• DATASET EXTRACT:
----------------
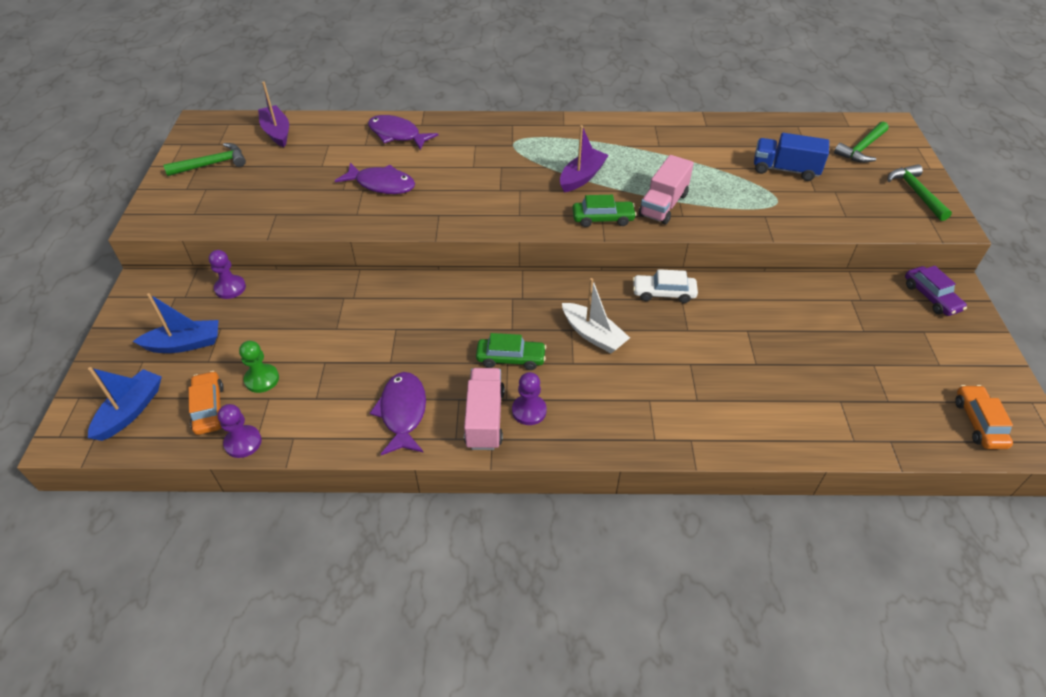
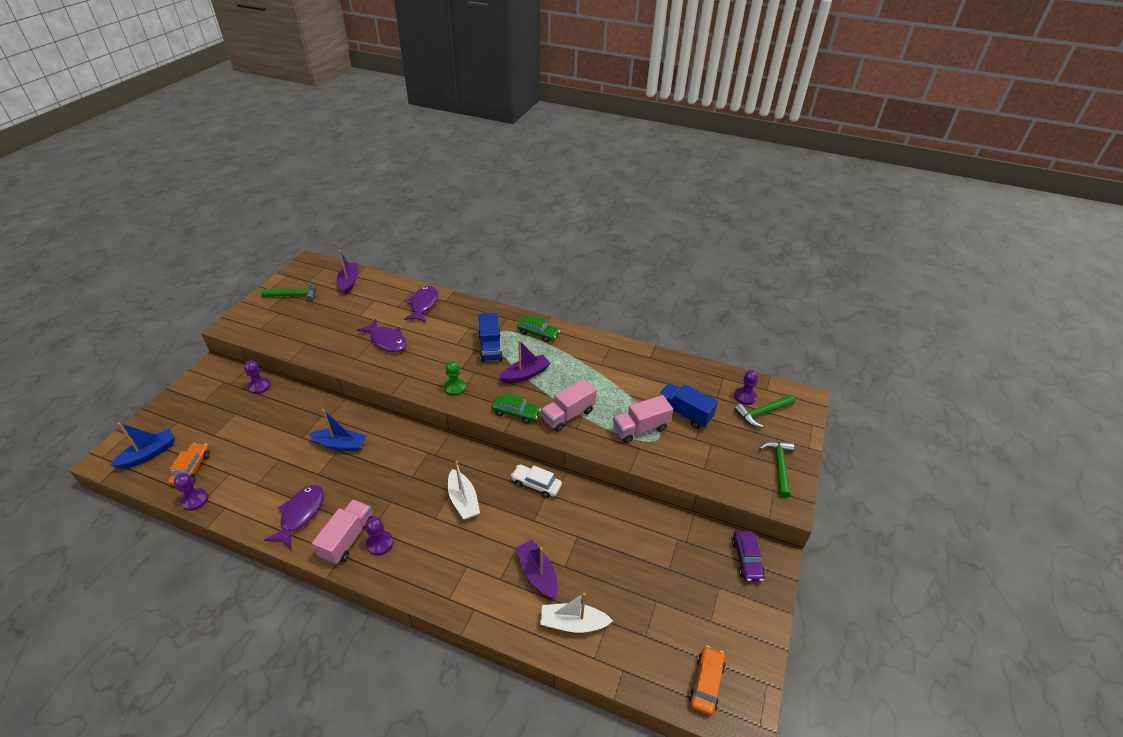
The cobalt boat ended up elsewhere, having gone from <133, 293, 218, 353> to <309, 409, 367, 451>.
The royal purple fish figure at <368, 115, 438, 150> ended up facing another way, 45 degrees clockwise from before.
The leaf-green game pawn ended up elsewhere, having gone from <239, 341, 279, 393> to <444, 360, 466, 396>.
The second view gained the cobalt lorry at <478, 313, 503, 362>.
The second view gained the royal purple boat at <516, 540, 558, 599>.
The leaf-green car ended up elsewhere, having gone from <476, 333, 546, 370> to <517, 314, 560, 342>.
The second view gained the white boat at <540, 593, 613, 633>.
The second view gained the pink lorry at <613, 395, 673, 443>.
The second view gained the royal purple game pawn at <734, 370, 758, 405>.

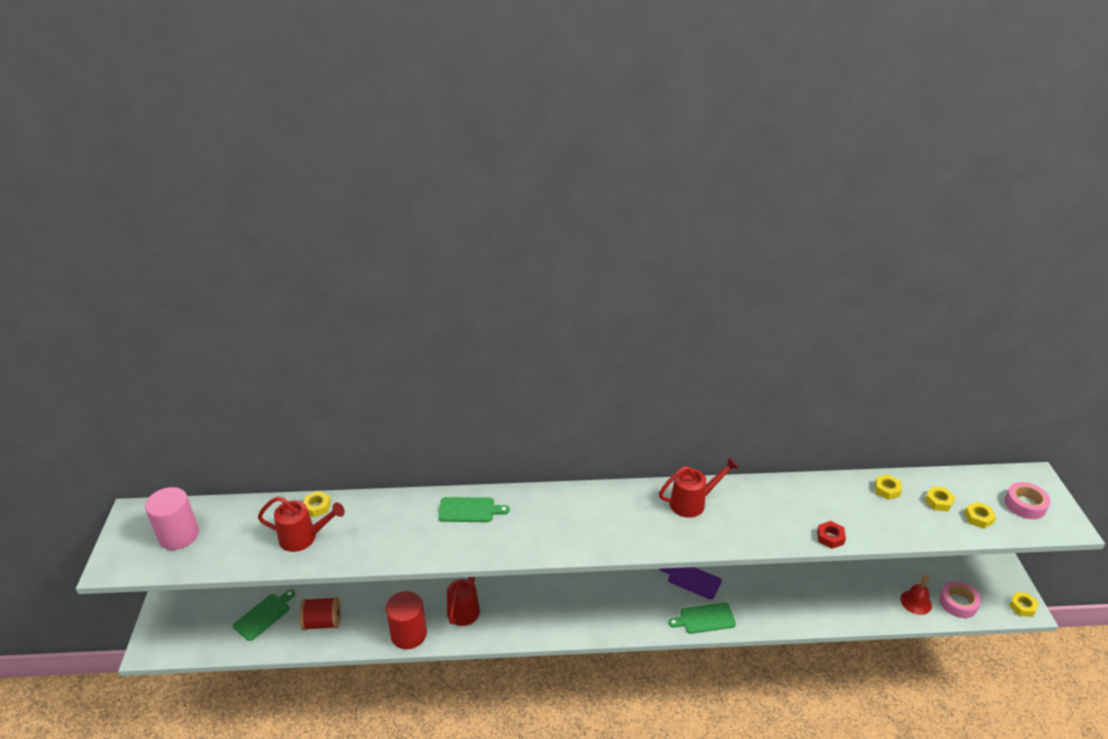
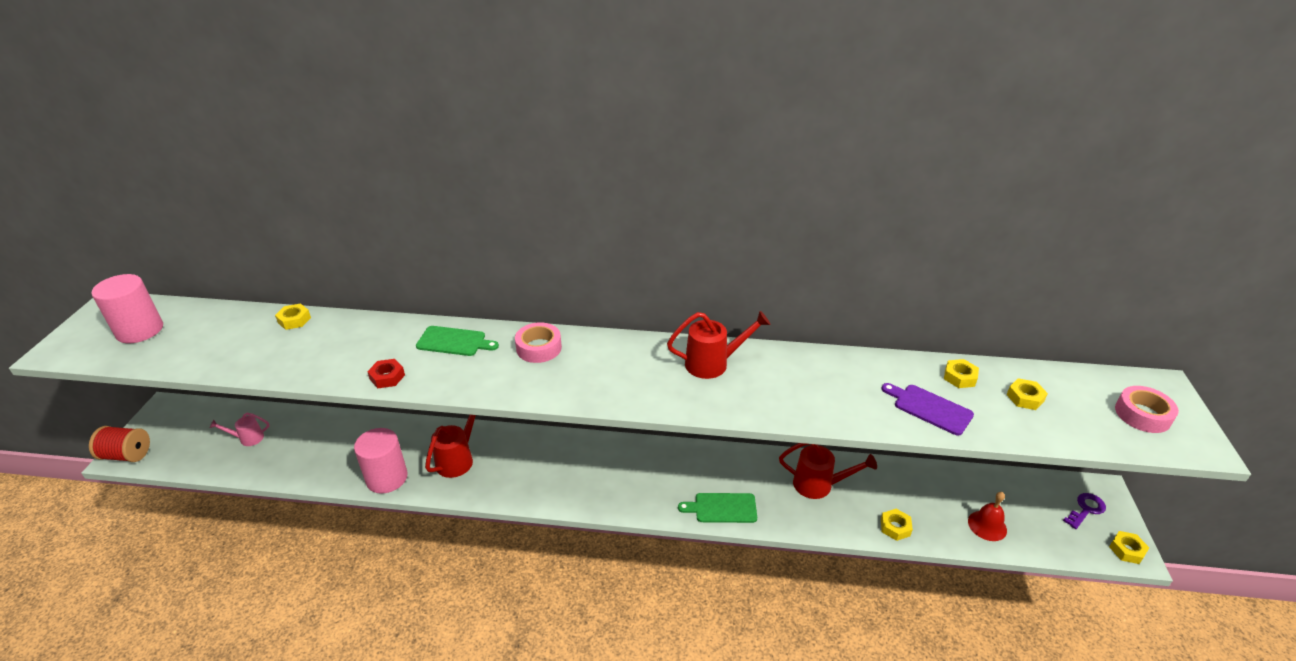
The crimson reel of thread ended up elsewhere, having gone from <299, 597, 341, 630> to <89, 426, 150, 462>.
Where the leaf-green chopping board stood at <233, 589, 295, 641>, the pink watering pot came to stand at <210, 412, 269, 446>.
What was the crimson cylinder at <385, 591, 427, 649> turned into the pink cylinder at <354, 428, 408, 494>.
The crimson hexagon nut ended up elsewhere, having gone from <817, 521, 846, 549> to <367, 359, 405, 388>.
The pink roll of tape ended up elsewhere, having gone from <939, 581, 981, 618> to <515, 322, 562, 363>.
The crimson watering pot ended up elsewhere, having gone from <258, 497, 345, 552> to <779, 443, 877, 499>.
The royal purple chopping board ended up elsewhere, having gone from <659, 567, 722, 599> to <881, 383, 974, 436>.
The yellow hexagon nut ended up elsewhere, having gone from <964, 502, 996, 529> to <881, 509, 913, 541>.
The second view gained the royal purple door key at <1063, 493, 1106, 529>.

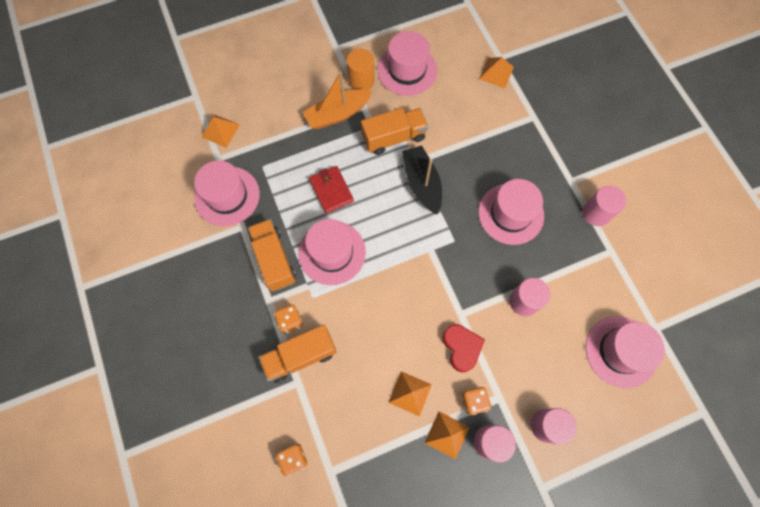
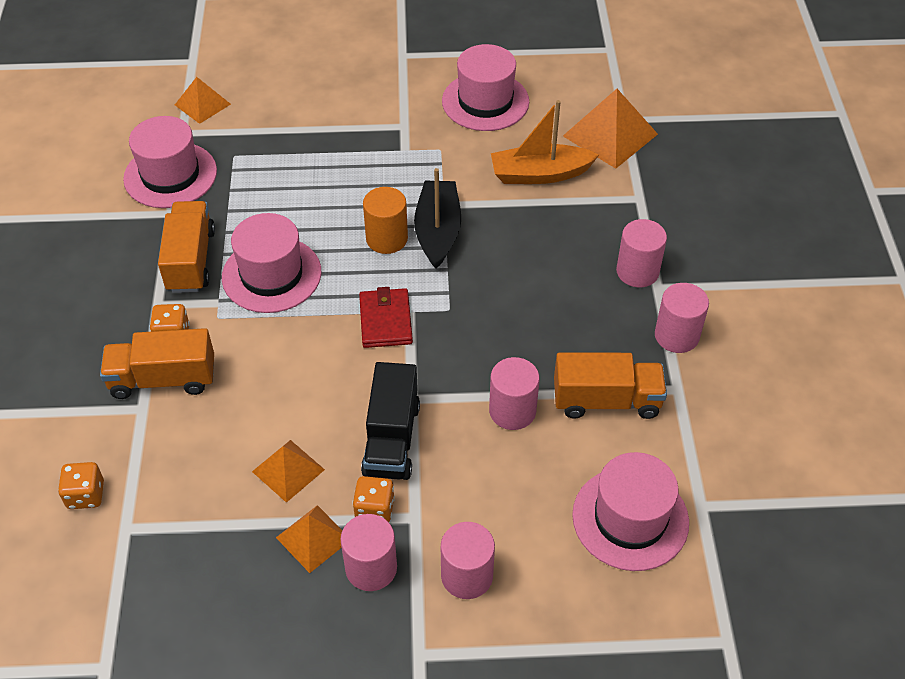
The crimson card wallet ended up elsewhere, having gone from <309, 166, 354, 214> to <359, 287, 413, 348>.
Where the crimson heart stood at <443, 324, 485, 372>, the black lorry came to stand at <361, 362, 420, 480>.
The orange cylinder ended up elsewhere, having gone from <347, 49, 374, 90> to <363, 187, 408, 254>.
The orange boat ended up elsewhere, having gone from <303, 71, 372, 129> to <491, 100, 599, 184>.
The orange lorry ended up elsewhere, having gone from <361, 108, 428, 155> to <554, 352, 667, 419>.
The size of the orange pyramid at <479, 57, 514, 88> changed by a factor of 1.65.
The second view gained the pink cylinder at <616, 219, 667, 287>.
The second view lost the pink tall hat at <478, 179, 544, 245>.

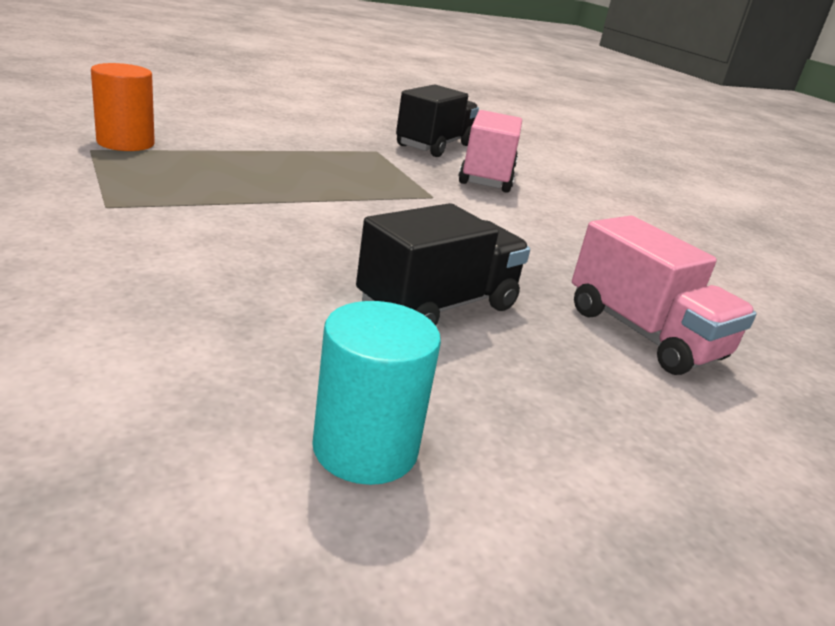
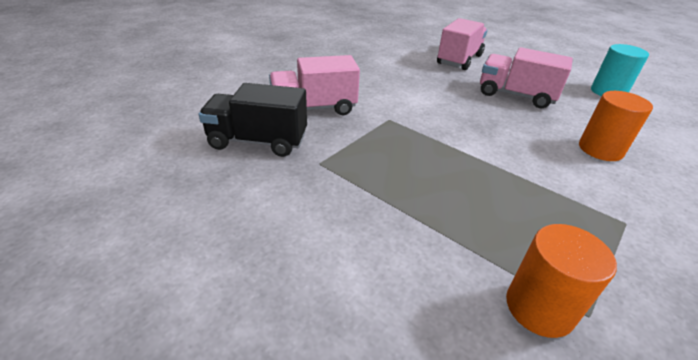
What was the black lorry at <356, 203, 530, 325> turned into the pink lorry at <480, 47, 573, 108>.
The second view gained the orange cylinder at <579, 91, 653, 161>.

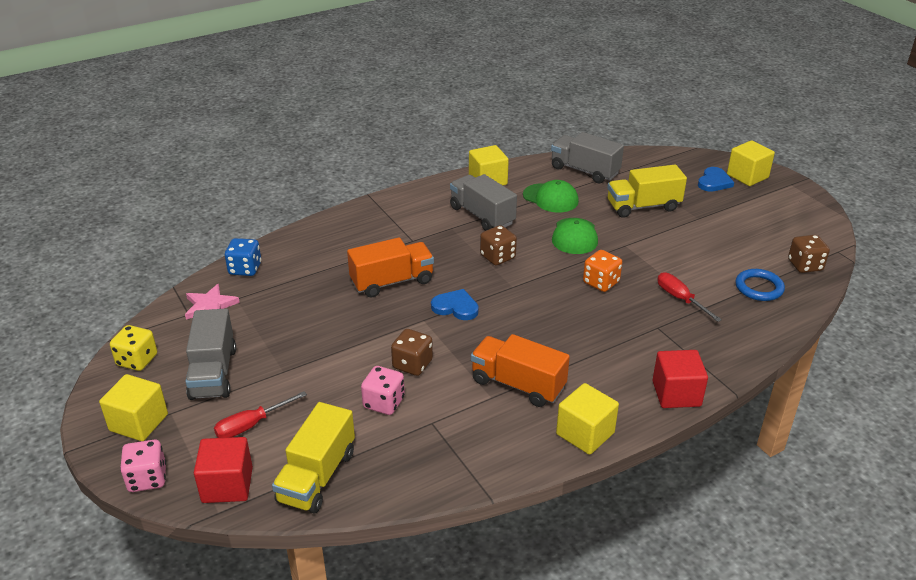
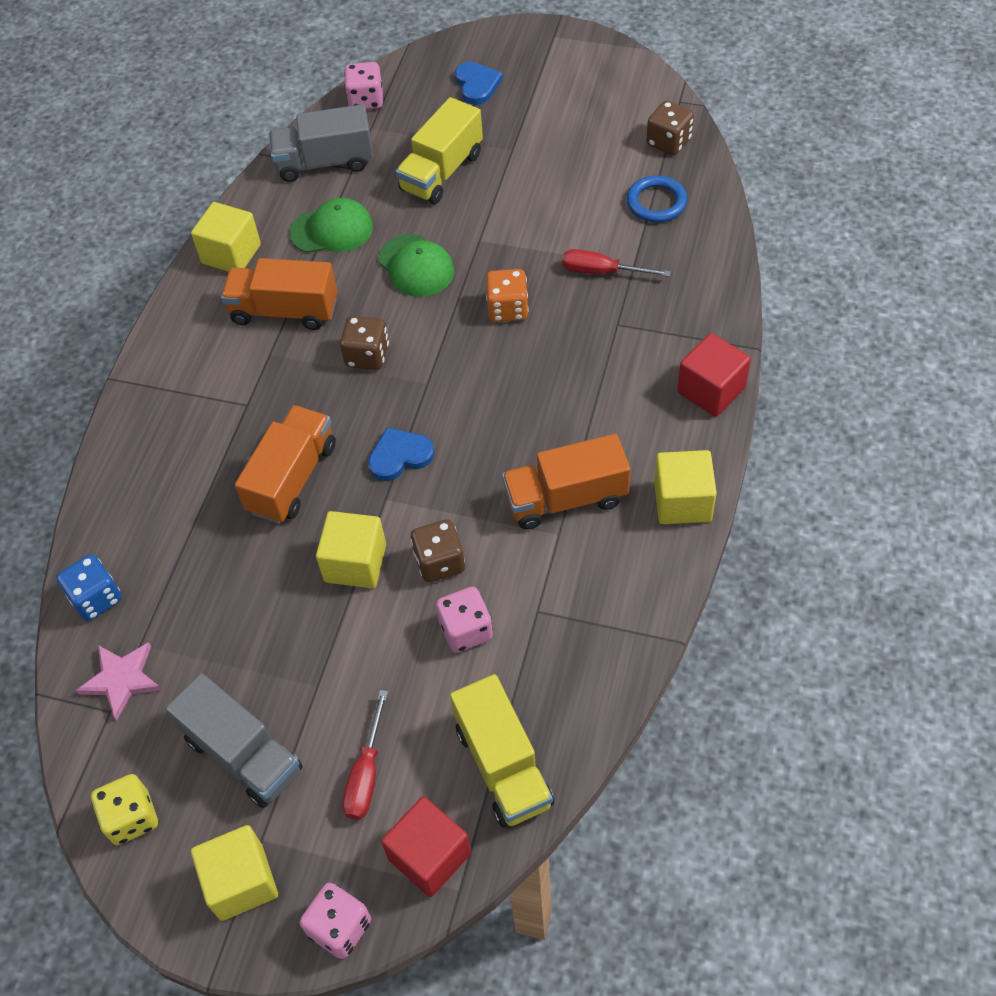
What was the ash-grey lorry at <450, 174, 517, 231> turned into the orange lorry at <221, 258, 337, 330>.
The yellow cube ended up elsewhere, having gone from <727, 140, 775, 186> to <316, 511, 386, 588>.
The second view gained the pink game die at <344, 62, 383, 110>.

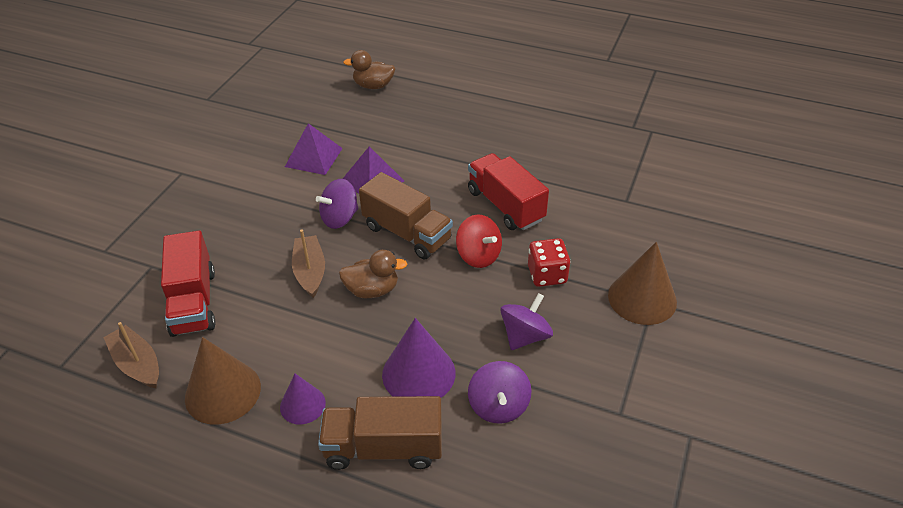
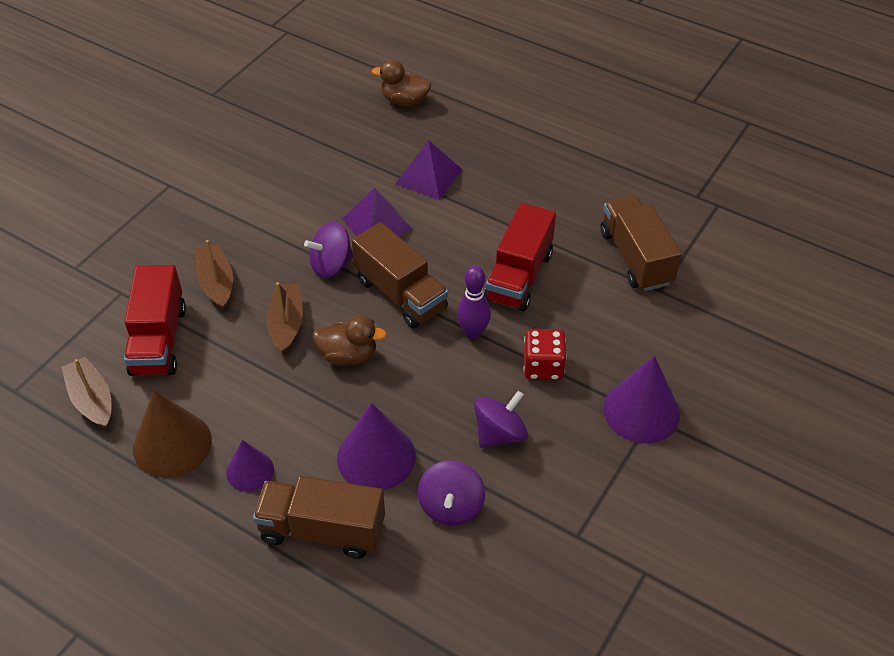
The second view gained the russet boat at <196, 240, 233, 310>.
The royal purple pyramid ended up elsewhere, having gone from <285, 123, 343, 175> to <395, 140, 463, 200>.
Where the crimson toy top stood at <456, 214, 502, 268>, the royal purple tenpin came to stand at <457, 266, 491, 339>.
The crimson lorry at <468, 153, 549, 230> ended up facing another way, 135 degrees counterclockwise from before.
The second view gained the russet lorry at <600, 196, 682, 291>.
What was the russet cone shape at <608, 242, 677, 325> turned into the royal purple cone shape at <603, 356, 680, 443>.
----------------
• YOUR GOAL: Pull out every line above that holds the word "cobalt".

• RESULT OF THIS EXERCISE:
The cobalt boat ended up elsewhere, having gone from <133, 293, 218, 353> to <309, 409, 367, 451>.
The second view gained the cobalt lorry at <478, 313, 503, 362>.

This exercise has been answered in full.